▶ [YOUR ASSIGNMENT]: No pictures should appear in the copy; otherwise retype the entries exactly.

───── GIVEN DATA ─────

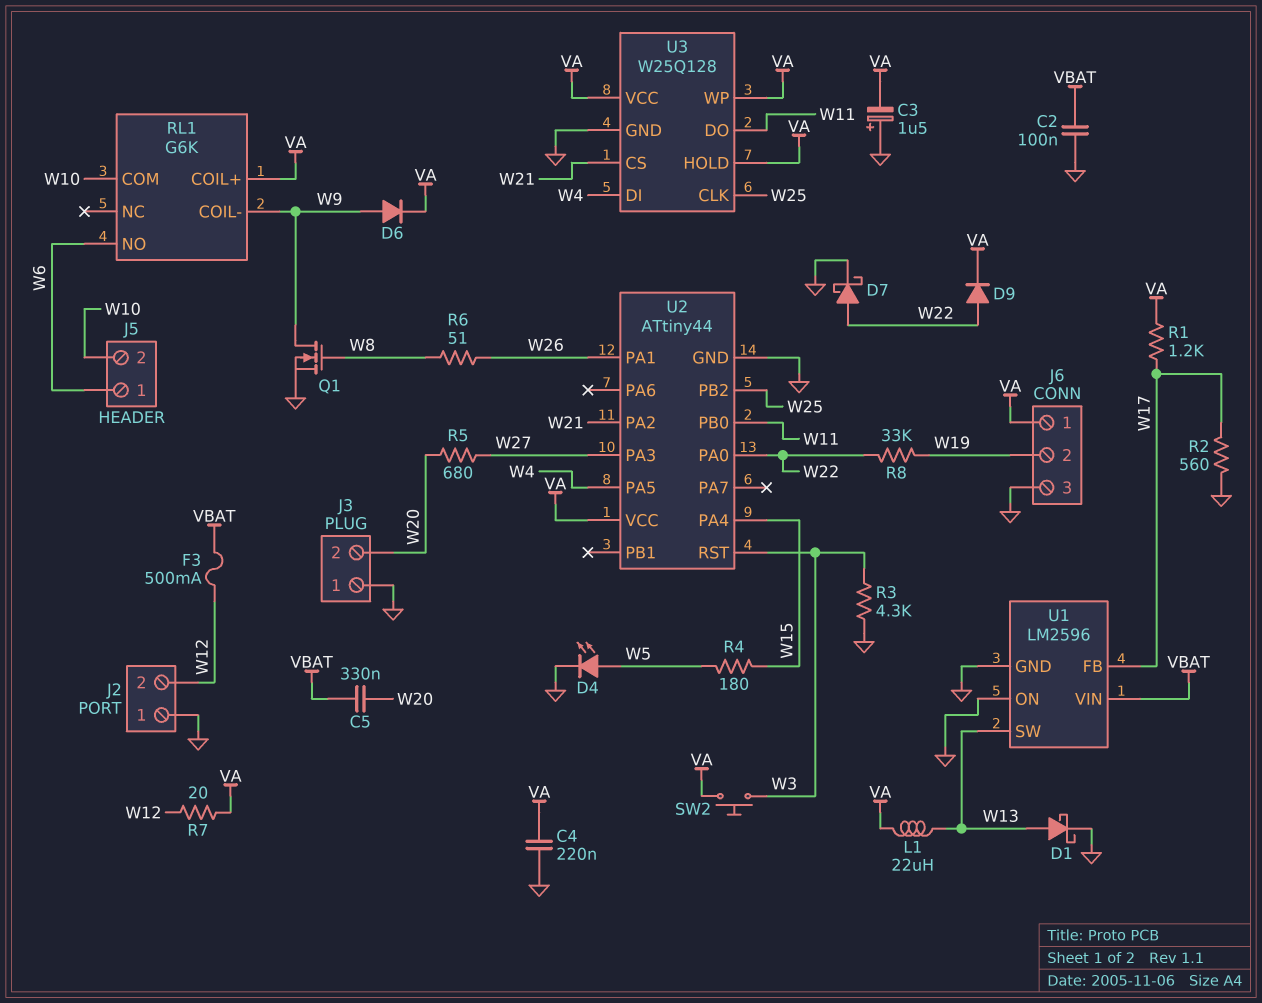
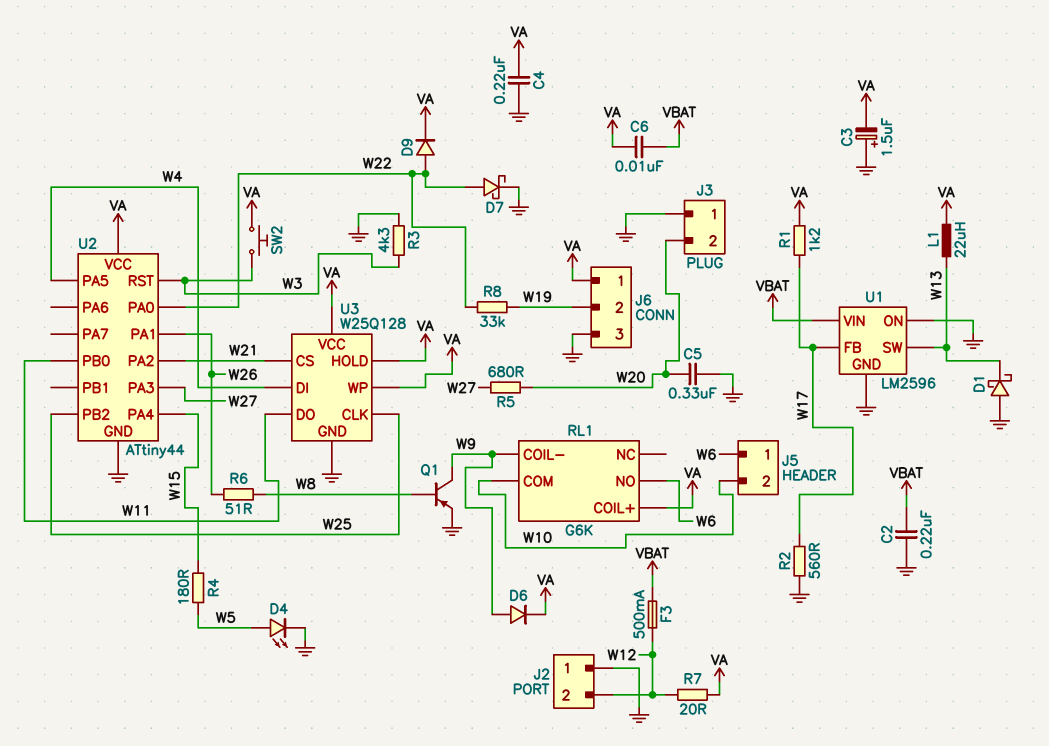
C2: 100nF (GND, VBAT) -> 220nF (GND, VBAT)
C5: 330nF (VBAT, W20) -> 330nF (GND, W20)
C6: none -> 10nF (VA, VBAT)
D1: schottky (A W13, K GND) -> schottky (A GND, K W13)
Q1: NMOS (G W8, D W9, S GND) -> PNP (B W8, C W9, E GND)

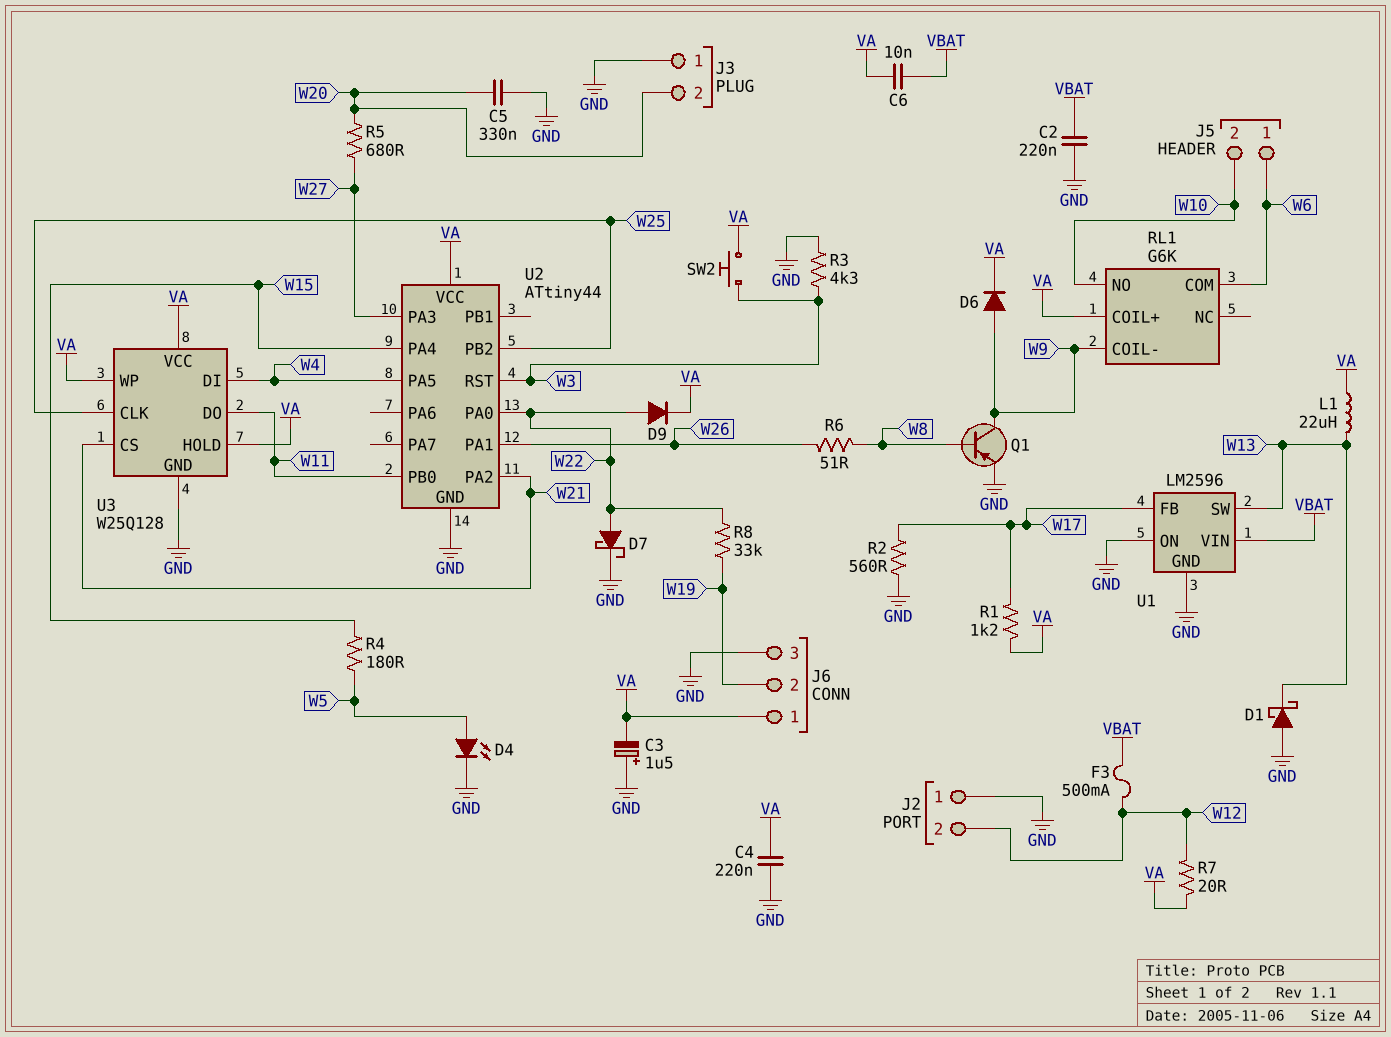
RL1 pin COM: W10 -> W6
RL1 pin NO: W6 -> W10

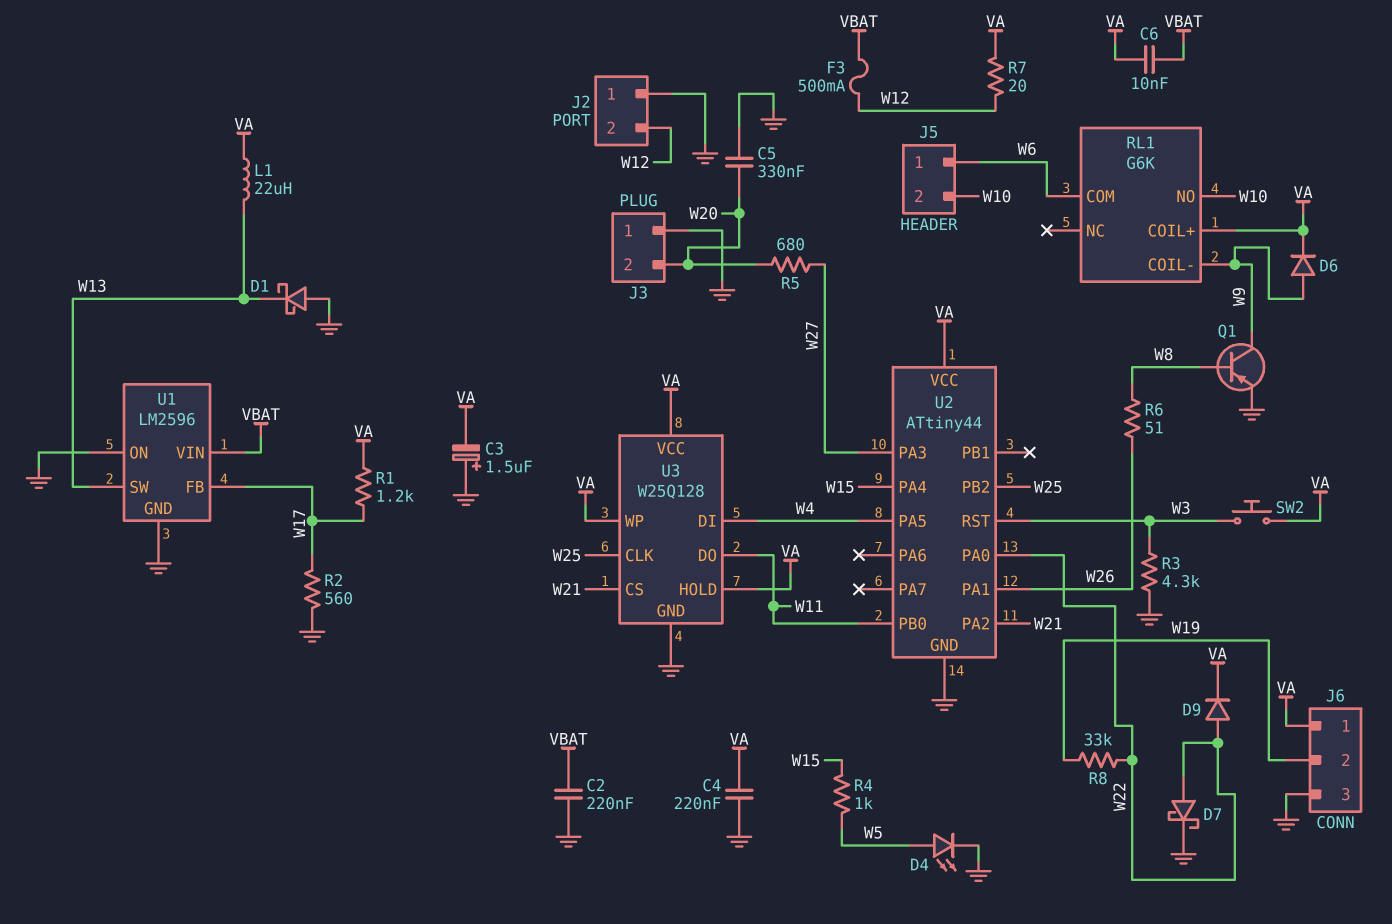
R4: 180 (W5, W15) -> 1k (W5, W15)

─────

▶ [REPLY TO THE EXERCISE]:
C2: 100nF (GND, VBAT) -> 220nF (GND, VBAT)
C5: 330nF (VBAT, W20) -> 330nF (GND, W20)
C6: none -> 10nF (VA, VBAT)
D1: schottky (A W13, K GND) -> schottky (A GND, K W13)
Q1: NMOS (G W8, D W9, S GND) -> PNP (B W8, C W9, E GND)

RL1 pin COM: W10 -> W6
RL1 pin NO: W6 -> W10

R4: 180 (W5, W15) -> 1k (W5, W15)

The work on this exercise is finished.